WHAT TO WORK ON: Below, find the line containing "TEMP: LM35 -> TMP36" and the line containing "TEMP pin OUT: none -> A2"; reproduce exactly those two and every line between them, omitting pictures.

ENTRIES PROVIDED:
--

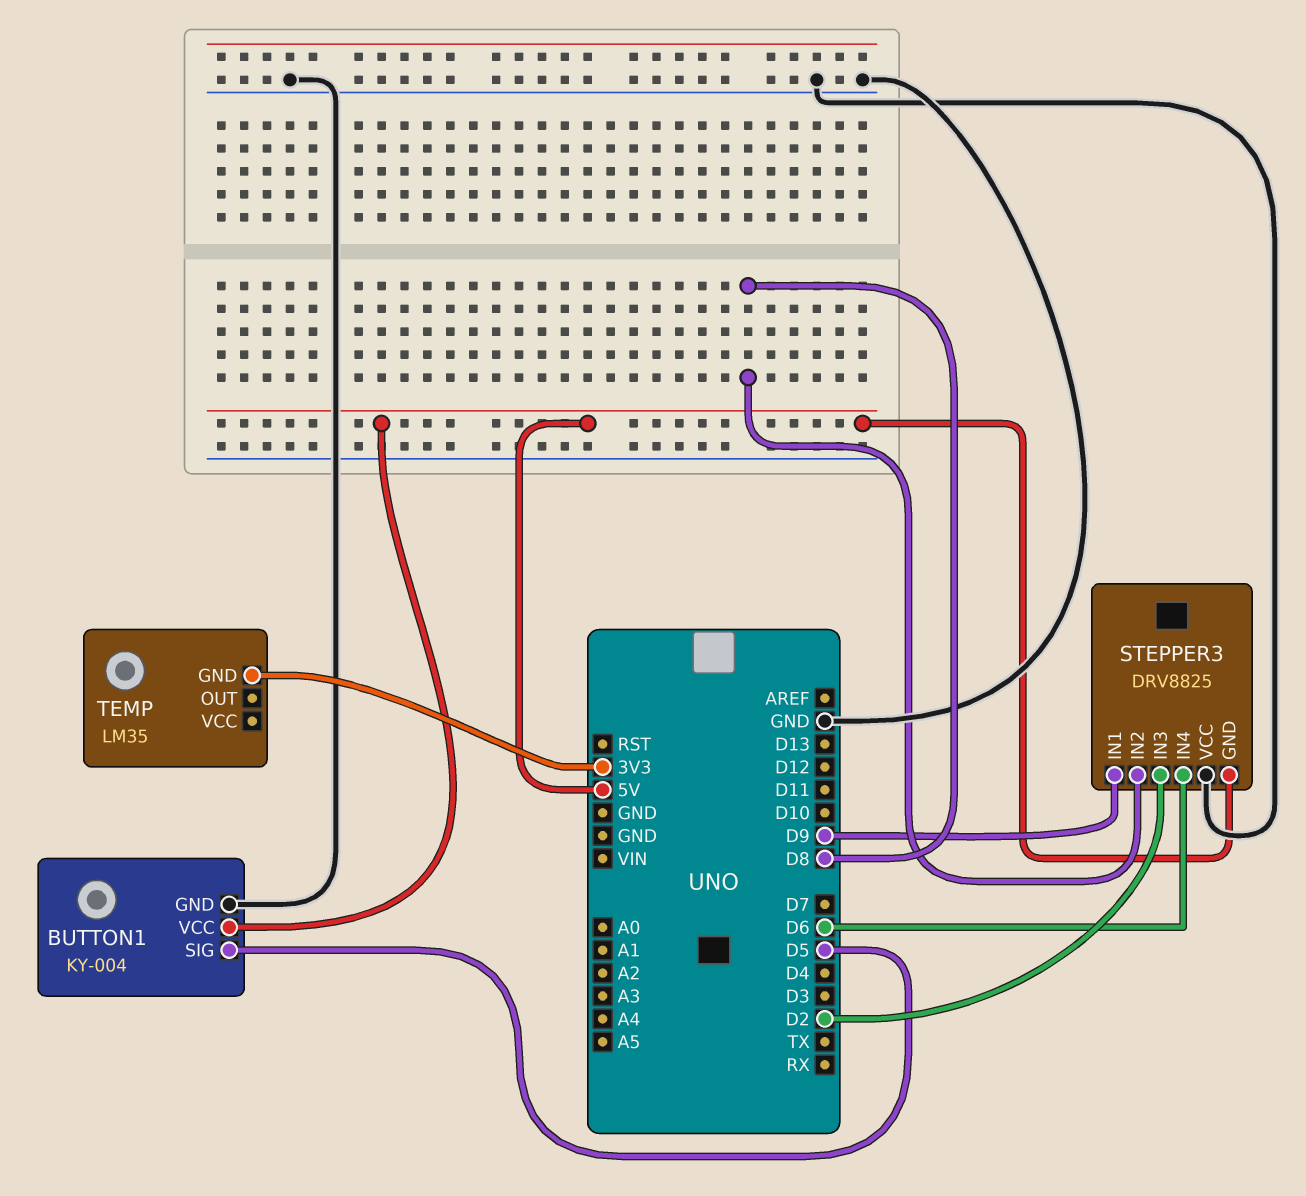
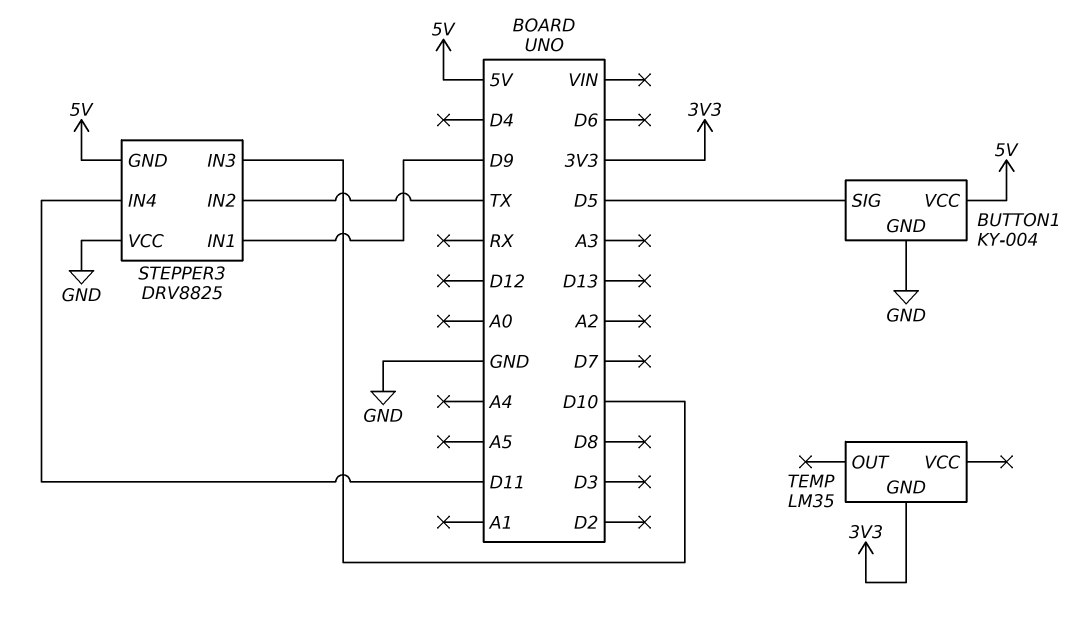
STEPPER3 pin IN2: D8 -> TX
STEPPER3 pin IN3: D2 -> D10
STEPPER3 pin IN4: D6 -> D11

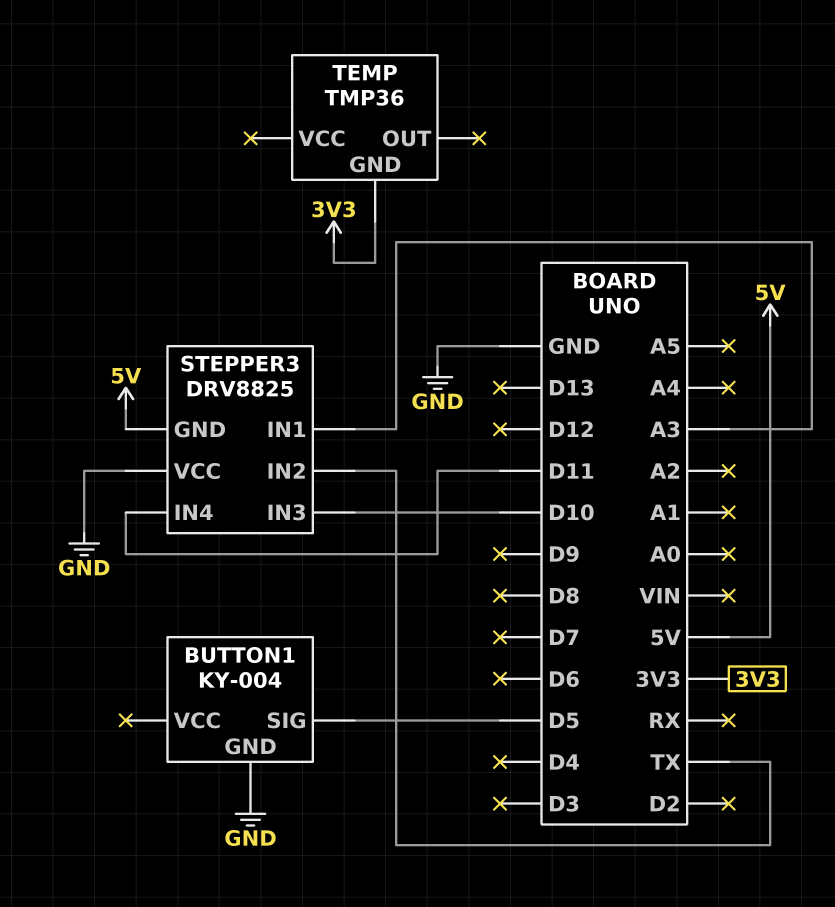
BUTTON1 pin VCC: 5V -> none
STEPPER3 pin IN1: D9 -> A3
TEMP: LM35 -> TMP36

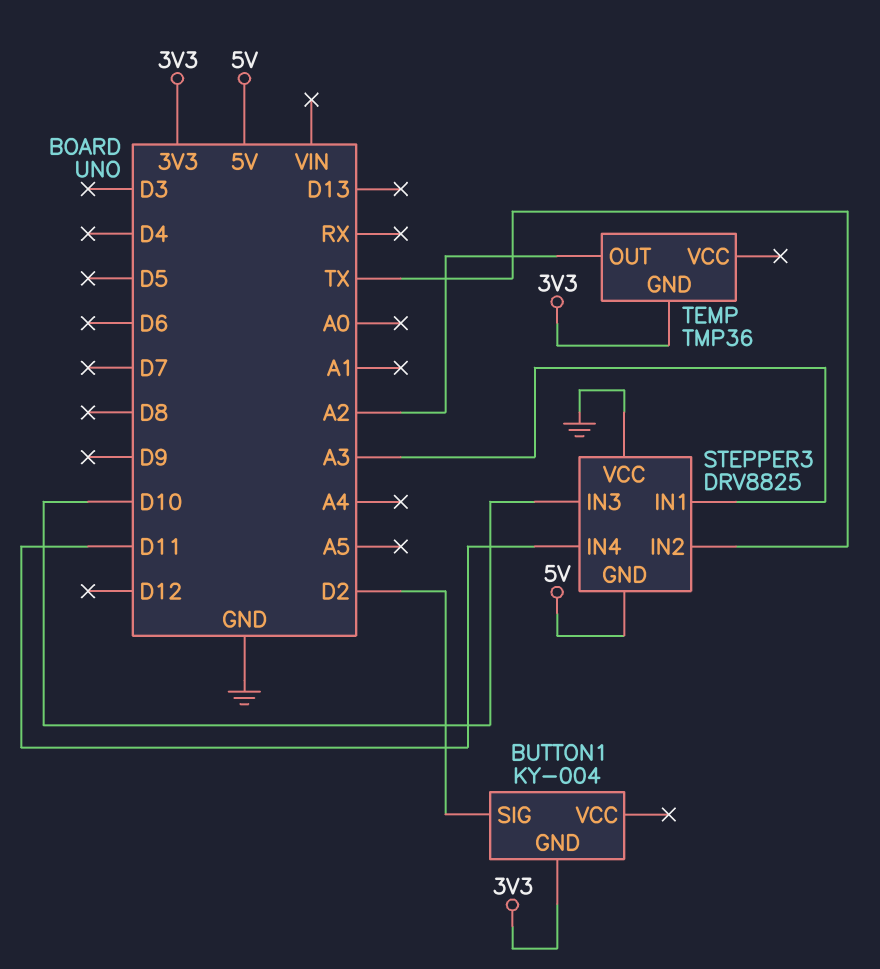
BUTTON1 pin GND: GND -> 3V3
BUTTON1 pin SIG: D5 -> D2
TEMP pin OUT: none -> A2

--

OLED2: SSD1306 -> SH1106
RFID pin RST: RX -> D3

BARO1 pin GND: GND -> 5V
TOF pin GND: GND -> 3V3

--

ANSWER BELOW:
TEMP: LM35 -> TMP36

BUTTON1 pin GND: GND -> 3V3
BUTTON1 pin SIG: D5 -> D2
TEMP pin OUT: none -> A2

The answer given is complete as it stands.